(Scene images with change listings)
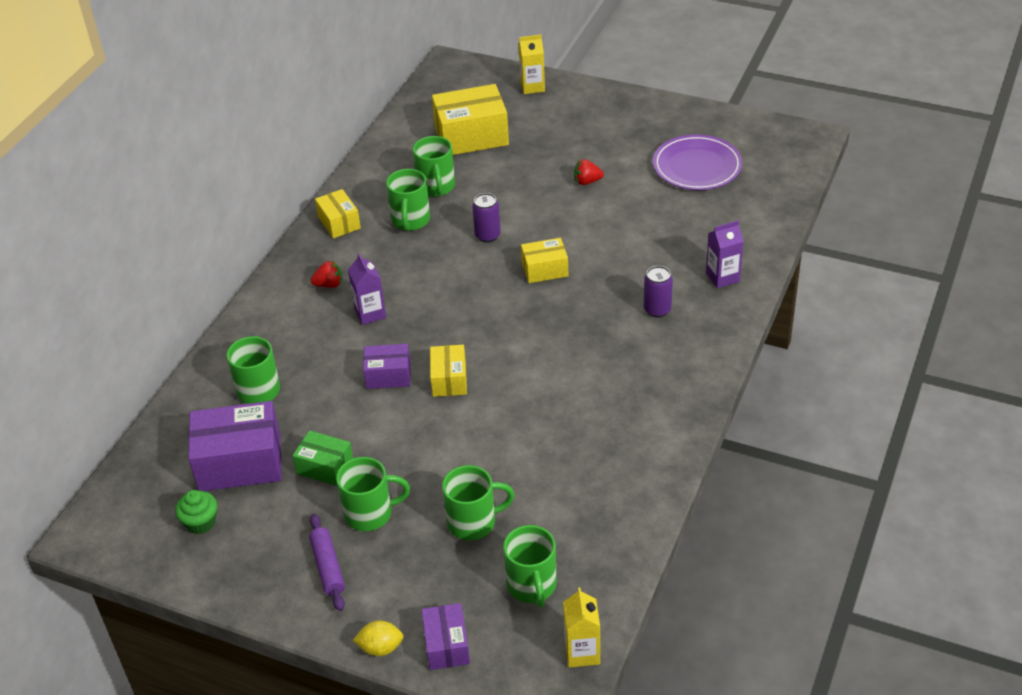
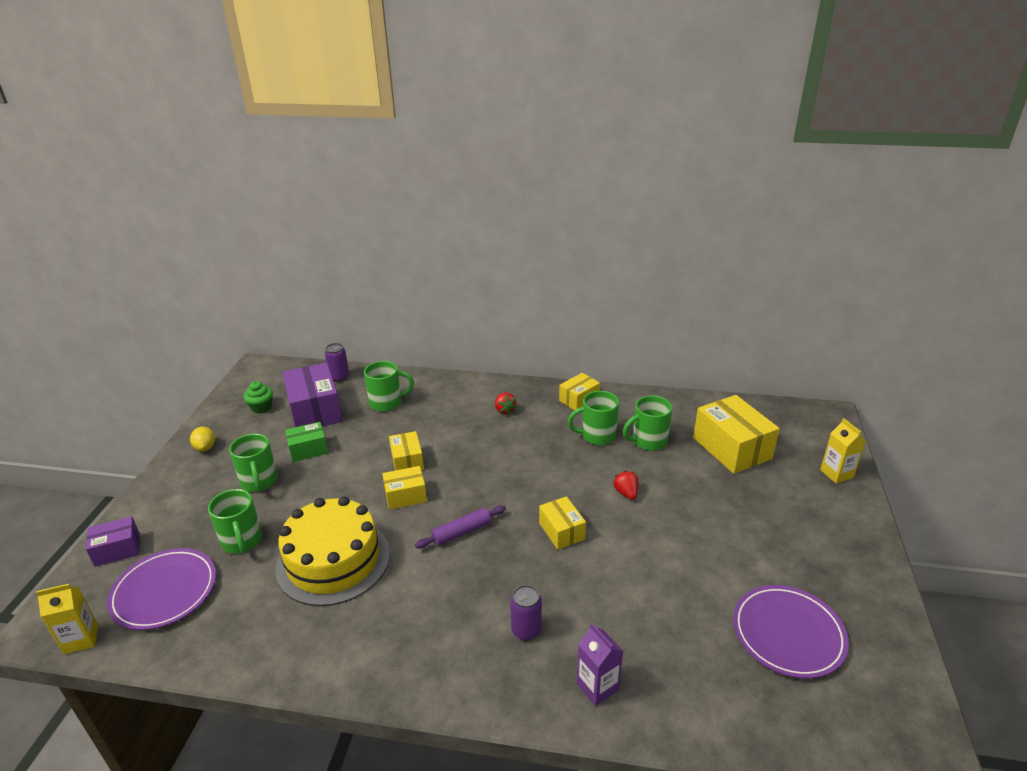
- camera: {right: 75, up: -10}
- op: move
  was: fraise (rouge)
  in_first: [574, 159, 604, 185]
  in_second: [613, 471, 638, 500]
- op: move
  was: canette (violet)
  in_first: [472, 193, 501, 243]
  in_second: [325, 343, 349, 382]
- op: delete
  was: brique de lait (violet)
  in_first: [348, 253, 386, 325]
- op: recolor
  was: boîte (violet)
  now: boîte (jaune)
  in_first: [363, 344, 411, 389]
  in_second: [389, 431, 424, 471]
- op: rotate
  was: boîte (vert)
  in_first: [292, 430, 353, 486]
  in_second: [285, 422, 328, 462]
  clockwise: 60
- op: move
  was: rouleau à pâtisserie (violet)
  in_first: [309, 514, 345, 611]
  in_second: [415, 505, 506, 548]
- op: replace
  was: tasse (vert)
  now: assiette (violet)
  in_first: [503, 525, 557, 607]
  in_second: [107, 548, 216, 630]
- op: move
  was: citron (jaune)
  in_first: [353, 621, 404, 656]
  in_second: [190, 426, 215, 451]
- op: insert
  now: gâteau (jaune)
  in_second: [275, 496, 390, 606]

▶ **Problem details**: Without copying the pictures, transcribe the entries exactly.

▶ **Your solution**:
- camera: {right: 75, up: -10}
- op: move
  was: fraise (rouge)
  in_first: [574, 159, 604, 185]
  in_second: [613, 471, 638, 500]
- op: move
  was: canette (violet)
  in_first: [472, 193, 501, 243]
  in_second: [325, 343, 349, 382]
- op: delete
  was: brique de lait (violet)
  in_first: [348, 253, 386, 325]
- op: recolor
  was: boîte (violet)
  now: boîte (jaune)
  in_first: [363, 344, 411, 389]
  in_second: [389, 431, 424, 471]
- op: rotate
  was: boîte (vert)
  in_first: [292, 430, 353, 486]
  in_second: [285, 422, 328, 462]
  clockwise: 60
- op: move
  was: rouleau à pâtisserie (violet)
  in_first: [309, 514, 345, 611]
  in_second: [415, 505, 506, 548]
- op: replace
  was: tasse (vert)
  now: assiette (violet)
  in_first: [503, 525, 557, 607]
  in_second: [107, 548, 216, 630]
- op: move
  was: citron (jaune)
  in_first: [353, 621, 404, 656]
  in_second: [190, 426, 215, 451]
- op: insert
  now: gâteau (jaune)
  in_second: [275, 496, 390, 606]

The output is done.